== Exercise objective ==
Emit a verbatim copy of the lines below from the line with "red 1x3 brick [395,101,446,179]" through the line with "blue 1x1 round", excluding pictures and everything outside that range.

==== Data records

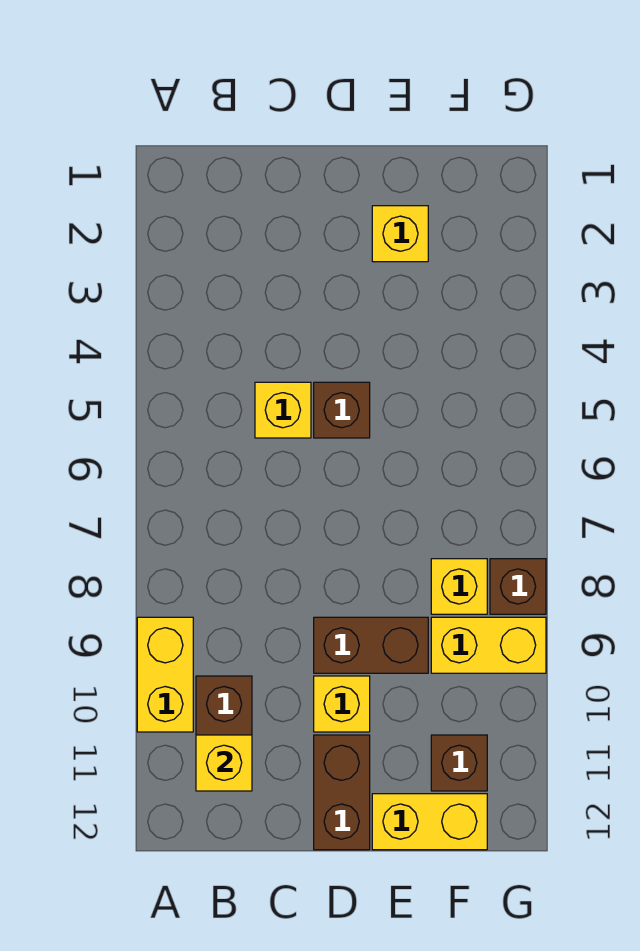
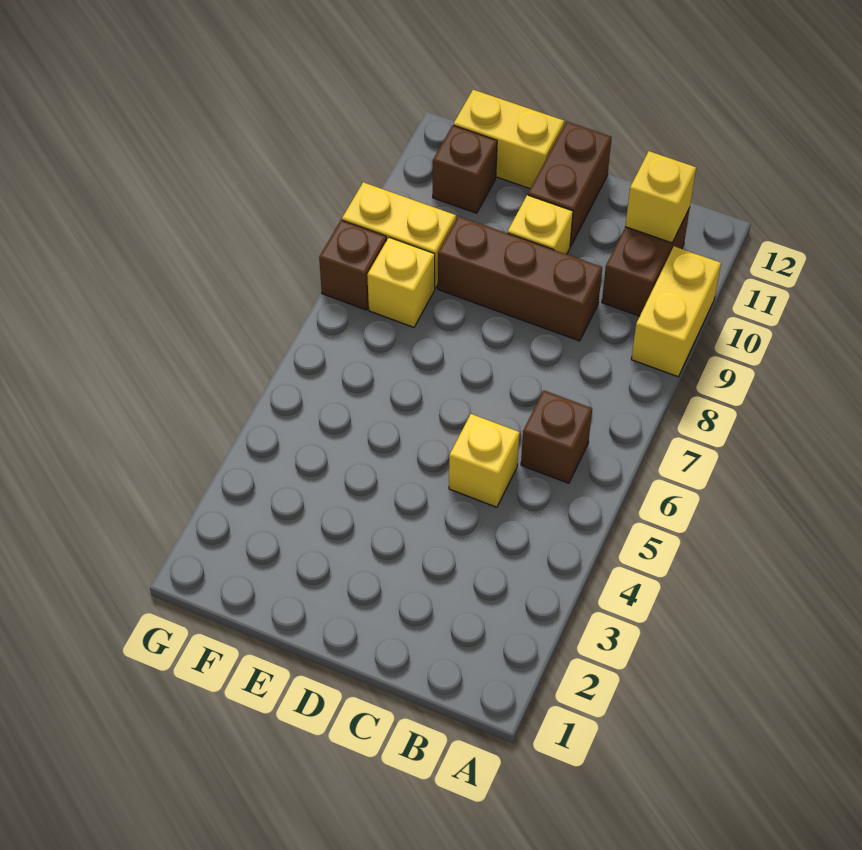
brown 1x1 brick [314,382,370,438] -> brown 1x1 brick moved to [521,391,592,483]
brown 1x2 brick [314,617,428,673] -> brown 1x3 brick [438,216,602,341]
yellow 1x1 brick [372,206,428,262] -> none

========
==== Data records

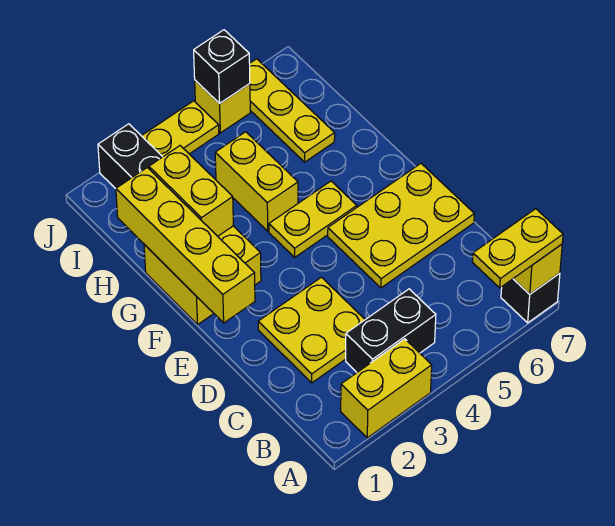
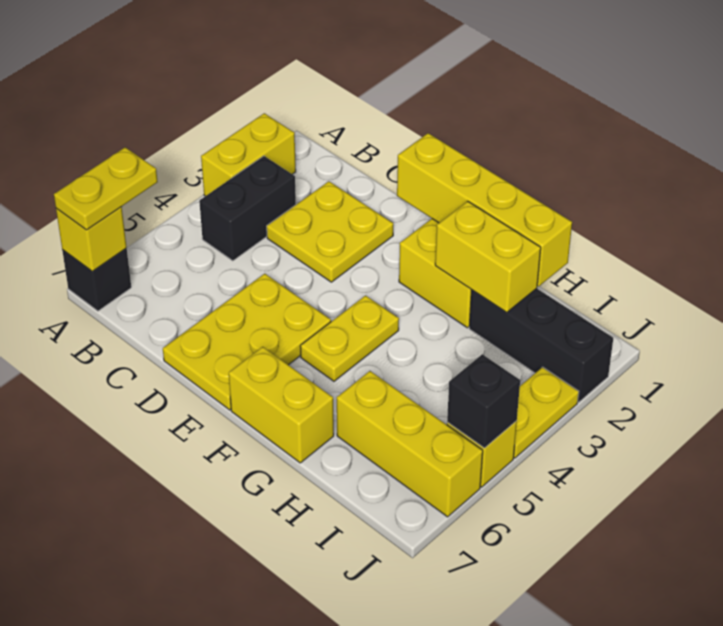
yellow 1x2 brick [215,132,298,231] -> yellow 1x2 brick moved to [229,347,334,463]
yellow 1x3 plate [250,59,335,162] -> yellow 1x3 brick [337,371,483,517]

========
==== Data records

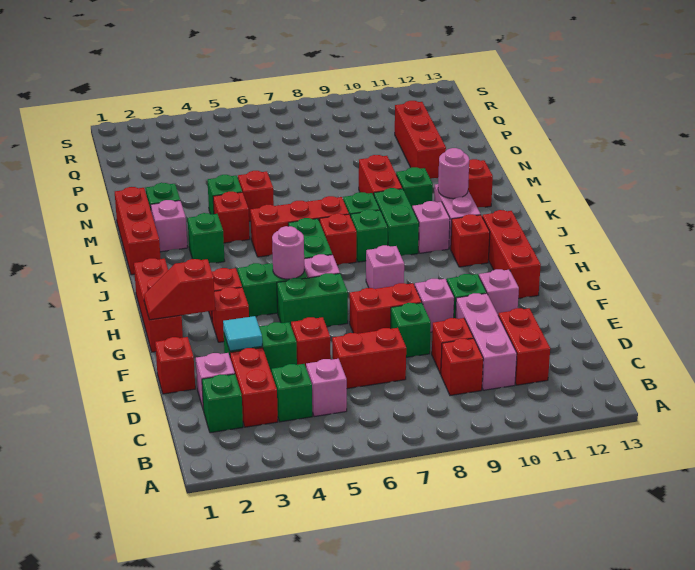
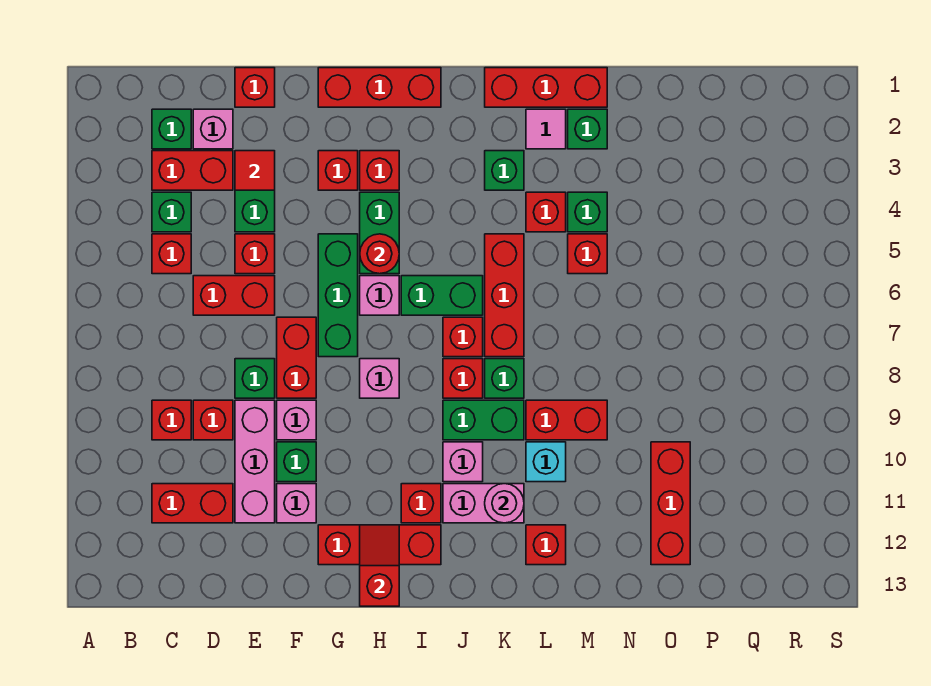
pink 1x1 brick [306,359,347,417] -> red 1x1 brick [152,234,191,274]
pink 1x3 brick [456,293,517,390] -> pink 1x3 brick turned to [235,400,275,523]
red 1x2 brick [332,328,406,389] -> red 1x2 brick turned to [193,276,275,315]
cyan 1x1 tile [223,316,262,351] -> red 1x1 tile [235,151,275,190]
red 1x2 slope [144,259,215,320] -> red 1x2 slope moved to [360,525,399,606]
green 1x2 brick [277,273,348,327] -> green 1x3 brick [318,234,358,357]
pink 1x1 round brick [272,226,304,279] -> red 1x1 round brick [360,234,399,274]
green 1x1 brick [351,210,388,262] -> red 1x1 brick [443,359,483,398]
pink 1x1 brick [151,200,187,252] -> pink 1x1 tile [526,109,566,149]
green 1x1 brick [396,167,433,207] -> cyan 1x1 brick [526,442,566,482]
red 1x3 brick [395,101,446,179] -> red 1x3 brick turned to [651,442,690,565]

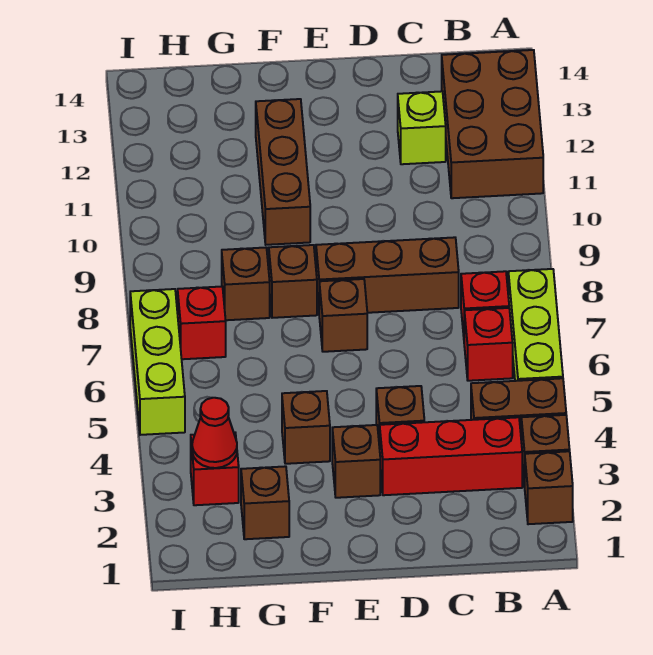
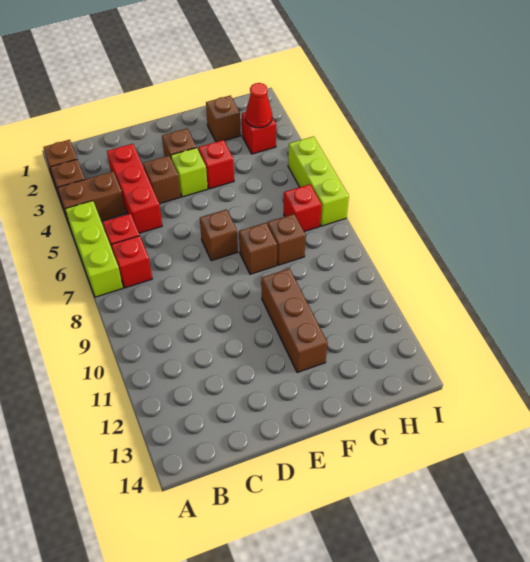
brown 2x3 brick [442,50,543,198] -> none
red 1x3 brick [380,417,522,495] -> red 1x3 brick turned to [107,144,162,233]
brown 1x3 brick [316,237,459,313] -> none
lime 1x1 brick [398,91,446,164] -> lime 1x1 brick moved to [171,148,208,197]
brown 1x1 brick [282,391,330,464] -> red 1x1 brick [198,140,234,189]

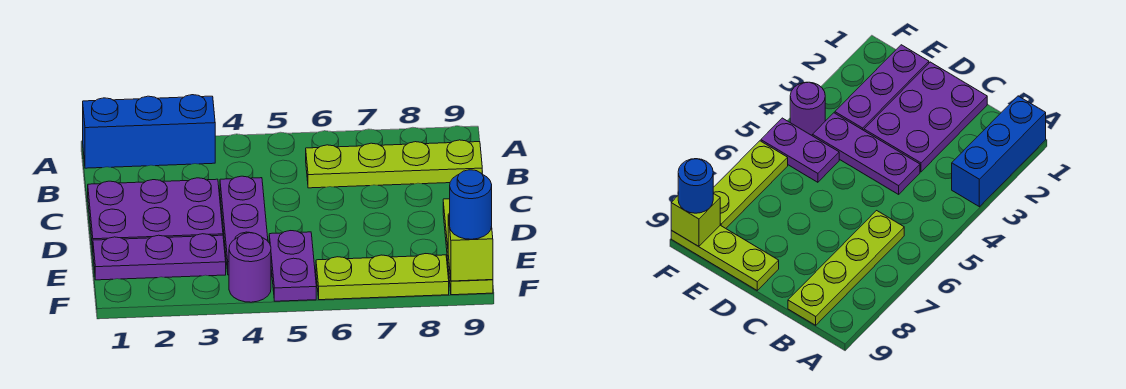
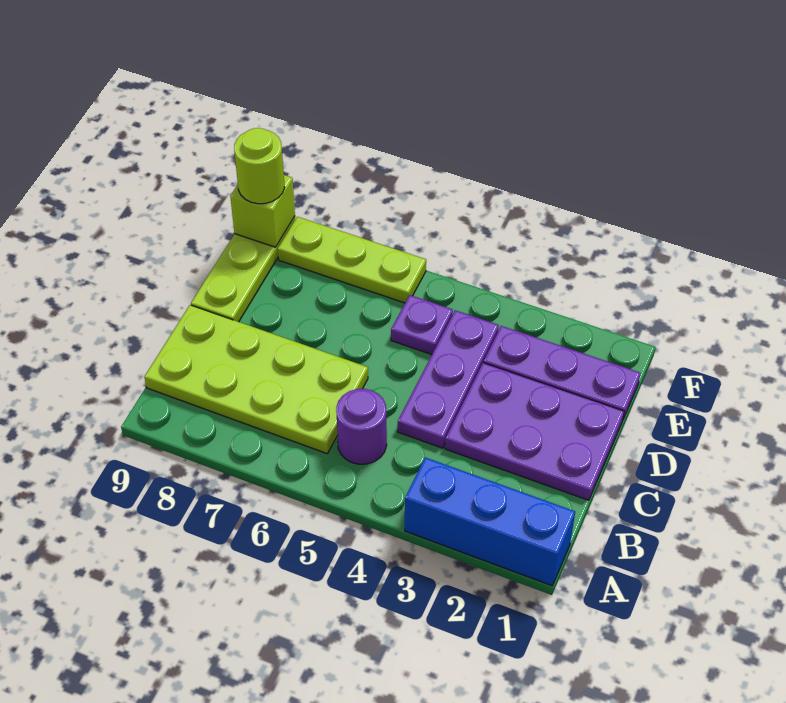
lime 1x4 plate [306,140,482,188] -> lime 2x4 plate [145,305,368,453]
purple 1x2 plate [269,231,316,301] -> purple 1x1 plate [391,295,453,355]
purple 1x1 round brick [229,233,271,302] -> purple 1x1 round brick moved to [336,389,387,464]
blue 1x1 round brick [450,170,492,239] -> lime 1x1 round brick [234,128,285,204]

========

== Task output ==
red 1x3 brick [395,101,446,179] -> red 1x3 brick turned to [651,442,690,565]

brown 2x3 brick [442,50,543,198] -> none
red 1x3 brick [380,417,522,495] -> red 1x3 brick turned to [107,144,162,233]
brown 1x3 brick [316,237,459,313] -> none
lime 1x1 brick [398,91,446,164] -> lime 1x1 brick moved to [171,148,208,197]
brown 1x1 brick [282,391,330,464] -> red 1x1 brick [198,140,234,189]

lime 1x4 plate [306,140,482,188] -> lime 2x4 plate [145,305,368,453]
purple 1x2 plate [269,231,316,301] -> purple 1x1 plate [391,295,453,355]
purple 1x1 round brick [229,233,271,302] -> purple 1x1 round brick moved to [336,389,387,464]
blue 1x1 round brick [450,170,492,239] -> lime 1x1 round brick [234,128,285,204]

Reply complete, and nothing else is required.